» Task to carry out
This exercise calls for copying every line below that holds the word "dispensador".

» Object matching data
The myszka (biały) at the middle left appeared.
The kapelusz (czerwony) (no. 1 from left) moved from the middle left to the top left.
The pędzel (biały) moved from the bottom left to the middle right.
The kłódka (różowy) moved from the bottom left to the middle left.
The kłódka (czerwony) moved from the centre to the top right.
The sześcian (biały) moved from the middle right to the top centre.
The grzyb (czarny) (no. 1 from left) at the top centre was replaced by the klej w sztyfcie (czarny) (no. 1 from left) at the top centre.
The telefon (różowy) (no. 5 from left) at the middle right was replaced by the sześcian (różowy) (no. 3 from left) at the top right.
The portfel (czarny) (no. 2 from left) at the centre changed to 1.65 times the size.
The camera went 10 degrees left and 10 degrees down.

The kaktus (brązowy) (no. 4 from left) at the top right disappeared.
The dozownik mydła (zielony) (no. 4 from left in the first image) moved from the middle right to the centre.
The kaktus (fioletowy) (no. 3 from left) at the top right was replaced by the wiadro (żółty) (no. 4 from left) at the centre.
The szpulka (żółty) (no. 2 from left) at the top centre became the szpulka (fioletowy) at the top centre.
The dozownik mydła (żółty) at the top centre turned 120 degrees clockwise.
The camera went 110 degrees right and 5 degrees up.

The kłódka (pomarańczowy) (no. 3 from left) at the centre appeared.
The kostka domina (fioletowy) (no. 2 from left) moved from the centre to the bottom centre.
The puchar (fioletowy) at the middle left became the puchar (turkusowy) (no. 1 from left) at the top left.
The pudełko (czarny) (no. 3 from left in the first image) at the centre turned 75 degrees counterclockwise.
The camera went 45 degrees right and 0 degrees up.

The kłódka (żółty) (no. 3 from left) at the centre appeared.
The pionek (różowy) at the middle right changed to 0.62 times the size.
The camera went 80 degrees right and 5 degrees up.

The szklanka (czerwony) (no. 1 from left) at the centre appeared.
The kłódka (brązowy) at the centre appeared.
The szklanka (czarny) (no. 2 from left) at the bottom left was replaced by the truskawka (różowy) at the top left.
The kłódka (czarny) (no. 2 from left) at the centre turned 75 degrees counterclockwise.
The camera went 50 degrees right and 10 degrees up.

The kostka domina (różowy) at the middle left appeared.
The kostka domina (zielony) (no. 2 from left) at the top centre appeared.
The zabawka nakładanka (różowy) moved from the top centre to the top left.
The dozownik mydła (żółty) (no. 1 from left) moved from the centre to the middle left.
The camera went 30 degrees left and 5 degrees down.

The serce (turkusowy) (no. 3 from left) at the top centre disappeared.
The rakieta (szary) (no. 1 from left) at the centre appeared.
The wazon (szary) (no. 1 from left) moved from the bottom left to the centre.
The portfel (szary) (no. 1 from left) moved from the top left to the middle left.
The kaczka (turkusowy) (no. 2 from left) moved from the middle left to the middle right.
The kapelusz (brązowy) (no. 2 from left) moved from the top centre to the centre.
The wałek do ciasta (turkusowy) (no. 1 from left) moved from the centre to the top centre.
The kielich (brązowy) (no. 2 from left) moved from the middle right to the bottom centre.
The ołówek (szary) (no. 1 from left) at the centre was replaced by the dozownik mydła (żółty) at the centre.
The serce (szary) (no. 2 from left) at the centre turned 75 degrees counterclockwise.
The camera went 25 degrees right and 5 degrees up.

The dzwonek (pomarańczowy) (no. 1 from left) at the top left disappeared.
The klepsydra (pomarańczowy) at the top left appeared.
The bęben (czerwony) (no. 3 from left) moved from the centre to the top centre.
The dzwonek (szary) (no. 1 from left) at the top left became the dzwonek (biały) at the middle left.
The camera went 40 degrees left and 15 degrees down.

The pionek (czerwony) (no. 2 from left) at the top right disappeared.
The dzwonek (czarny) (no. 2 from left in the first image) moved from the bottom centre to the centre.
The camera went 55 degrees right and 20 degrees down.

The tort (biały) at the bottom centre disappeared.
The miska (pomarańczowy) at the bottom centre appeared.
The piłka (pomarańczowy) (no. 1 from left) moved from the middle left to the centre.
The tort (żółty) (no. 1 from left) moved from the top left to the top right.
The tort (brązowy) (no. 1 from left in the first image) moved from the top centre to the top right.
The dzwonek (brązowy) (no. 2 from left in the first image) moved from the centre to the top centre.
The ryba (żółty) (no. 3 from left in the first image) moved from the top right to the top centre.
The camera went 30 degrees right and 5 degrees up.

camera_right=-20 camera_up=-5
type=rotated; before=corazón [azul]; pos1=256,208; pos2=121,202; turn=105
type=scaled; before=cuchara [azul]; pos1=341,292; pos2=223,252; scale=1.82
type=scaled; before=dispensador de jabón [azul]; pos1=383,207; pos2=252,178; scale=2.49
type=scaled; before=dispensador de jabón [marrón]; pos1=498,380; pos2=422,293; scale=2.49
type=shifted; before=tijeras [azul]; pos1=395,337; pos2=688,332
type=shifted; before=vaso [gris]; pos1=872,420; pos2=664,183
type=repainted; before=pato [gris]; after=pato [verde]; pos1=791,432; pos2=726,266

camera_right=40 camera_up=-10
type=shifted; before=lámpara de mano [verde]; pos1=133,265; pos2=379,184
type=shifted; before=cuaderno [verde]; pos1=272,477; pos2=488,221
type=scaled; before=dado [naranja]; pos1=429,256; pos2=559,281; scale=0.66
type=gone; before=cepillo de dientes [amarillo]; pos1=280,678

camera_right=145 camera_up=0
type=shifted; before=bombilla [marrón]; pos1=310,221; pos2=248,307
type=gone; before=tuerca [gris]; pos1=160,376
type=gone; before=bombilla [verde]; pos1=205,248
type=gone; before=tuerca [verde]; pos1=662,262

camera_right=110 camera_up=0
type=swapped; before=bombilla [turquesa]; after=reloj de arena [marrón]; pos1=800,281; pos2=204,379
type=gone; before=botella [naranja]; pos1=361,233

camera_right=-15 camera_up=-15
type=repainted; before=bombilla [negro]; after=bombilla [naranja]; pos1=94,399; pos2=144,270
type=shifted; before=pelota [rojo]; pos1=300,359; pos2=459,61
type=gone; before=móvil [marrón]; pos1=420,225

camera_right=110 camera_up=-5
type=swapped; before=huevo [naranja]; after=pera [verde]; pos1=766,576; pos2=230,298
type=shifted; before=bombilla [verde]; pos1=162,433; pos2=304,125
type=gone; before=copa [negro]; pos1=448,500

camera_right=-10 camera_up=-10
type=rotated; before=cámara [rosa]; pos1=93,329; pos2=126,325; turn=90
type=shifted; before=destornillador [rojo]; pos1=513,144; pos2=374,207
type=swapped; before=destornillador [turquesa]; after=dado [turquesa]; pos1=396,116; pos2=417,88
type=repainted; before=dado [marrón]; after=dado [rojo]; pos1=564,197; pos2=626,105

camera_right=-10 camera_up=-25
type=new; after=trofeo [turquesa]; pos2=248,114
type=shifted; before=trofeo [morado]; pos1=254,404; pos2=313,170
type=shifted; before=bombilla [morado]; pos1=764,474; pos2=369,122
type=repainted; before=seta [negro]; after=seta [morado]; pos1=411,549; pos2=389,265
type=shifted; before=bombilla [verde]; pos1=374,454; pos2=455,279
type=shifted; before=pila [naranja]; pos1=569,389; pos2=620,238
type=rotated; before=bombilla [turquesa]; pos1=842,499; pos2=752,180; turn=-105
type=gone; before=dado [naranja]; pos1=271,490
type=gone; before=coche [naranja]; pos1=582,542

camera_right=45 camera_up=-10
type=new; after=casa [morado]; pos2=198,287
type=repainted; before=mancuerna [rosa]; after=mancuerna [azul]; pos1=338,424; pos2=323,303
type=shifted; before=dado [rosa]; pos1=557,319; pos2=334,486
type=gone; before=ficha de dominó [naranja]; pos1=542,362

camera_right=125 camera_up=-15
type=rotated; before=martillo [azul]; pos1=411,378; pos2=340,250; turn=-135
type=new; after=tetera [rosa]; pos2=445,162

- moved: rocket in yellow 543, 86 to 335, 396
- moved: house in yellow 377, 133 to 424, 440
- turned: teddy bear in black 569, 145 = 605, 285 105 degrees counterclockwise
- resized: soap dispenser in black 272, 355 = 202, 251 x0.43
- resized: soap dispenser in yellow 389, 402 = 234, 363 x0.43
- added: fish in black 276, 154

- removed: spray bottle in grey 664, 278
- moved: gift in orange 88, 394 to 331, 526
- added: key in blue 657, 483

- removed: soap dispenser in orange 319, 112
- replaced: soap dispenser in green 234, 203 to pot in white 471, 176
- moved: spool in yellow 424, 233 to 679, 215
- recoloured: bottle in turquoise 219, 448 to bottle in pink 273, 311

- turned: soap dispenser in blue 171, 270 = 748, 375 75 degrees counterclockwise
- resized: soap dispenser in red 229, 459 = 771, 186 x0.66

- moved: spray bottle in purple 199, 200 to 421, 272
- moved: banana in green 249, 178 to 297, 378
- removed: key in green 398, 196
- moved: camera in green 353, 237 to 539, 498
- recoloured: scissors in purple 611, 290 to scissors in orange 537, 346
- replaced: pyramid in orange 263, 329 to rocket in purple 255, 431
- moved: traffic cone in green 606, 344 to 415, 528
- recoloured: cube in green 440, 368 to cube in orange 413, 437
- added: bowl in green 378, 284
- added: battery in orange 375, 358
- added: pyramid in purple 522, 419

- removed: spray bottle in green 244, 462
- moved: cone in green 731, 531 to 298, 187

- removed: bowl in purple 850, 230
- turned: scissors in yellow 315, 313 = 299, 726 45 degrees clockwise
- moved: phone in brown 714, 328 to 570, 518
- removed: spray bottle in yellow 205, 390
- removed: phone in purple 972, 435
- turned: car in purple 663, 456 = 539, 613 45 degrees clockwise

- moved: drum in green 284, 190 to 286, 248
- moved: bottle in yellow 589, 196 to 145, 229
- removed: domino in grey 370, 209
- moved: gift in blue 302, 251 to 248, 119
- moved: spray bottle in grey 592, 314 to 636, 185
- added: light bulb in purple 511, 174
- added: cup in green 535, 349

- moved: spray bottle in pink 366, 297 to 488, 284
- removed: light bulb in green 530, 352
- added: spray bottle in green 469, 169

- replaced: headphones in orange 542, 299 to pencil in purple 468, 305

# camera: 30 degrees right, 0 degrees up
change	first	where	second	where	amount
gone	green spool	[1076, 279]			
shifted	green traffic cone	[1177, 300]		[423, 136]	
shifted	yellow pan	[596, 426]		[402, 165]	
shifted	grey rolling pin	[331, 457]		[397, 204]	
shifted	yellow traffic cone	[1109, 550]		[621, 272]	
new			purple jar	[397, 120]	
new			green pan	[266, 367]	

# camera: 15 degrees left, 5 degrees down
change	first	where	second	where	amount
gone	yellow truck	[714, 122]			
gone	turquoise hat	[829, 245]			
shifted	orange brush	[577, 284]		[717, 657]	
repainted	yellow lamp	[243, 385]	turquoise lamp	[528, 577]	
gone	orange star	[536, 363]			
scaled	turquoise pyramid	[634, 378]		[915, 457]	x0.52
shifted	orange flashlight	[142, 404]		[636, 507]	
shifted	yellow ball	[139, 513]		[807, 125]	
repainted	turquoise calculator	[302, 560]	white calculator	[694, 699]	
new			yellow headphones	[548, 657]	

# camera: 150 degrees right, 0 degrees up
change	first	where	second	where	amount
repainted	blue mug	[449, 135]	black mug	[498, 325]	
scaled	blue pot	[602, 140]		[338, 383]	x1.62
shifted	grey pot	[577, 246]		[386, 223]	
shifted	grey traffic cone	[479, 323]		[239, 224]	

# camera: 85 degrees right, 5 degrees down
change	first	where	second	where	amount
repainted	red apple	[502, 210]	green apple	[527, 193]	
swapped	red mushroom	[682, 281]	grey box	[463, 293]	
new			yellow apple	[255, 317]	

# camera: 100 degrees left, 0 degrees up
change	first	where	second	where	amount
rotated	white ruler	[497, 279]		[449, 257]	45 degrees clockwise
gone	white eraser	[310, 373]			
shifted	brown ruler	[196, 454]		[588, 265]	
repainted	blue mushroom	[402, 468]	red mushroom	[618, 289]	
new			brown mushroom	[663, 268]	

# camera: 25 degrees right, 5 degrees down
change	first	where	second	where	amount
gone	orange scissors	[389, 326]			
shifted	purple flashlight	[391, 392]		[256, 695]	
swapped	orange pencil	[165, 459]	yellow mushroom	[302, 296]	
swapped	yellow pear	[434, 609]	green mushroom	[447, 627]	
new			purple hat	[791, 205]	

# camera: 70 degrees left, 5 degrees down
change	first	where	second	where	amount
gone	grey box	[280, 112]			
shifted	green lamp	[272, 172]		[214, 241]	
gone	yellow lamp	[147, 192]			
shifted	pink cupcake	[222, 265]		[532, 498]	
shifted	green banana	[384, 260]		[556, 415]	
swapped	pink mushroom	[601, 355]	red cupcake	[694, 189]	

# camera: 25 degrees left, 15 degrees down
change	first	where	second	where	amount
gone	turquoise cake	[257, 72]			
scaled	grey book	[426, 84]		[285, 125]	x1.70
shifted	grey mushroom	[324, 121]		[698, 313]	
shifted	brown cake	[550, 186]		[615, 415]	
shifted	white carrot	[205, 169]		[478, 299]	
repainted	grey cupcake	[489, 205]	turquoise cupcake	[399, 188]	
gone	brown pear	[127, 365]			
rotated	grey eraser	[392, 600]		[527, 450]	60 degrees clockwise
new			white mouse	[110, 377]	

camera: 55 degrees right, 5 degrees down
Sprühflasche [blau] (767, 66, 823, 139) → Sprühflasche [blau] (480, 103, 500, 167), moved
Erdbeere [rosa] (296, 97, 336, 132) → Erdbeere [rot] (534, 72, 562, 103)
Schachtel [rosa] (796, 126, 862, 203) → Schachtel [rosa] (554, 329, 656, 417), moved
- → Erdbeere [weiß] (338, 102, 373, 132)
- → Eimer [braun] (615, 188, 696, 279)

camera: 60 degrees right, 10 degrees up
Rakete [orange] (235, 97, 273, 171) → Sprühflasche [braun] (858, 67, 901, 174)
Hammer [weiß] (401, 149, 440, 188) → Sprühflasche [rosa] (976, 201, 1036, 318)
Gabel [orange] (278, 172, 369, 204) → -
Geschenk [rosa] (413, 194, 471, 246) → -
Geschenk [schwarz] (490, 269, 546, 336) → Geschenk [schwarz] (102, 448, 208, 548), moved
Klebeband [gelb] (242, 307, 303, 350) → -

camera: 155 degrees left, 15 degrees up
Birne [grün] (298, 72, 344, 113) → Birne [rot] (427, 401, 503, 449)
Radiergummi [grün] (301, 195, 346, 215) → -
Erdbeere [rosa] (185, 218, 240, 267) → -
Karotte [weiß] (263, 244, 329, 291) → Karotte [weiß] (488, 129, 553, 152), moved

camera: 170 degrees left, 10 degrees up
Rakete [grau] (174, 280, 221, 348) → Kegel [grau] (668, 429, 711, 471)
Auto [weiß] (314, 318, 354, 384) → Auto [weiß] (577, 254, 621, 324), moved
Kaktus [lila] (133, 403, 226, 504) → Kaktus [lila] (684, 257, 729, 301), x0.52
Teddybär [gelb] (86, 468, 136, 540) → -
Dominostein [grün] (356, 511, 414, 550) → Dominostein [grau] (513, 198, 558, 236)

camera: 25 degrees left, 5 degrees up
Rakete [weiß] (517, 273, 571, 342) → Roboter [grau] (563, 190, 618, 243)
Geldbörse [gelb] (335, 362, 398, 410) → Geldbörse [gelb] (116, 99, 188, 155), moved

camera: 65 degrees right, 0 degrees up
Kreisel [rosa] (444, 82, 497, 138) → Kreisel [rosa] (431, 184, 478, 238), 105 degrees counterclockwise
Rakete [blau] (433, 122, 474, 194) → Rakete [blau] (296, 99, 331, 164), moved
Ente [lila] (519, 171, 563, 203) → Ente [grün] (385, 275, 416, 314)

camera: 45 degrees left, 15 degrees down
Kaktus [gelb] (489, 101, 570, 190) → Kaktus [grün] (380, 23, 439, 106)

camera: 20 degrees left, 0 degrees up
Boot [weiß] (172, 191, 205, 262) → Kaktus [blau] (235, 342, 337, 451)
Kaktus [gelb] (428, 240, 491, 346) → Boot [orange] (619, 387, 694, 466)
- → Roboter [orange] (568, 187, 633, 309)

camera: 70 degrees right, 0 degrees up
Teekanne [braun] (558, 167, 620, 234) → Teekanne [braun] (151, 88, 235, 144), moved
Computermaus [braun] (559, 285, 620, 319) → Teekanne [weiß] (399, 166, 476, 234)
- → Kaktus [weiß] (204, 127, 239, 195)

» Completed exercise
type=scaled; before=dispensador de jabón [azul]; pos1=383,207; pos2=252,178; scale=2.49
type=scaled; before=dispensador de jabón [marrón]; pos1=498,380; pos2=422,293; scale=2.49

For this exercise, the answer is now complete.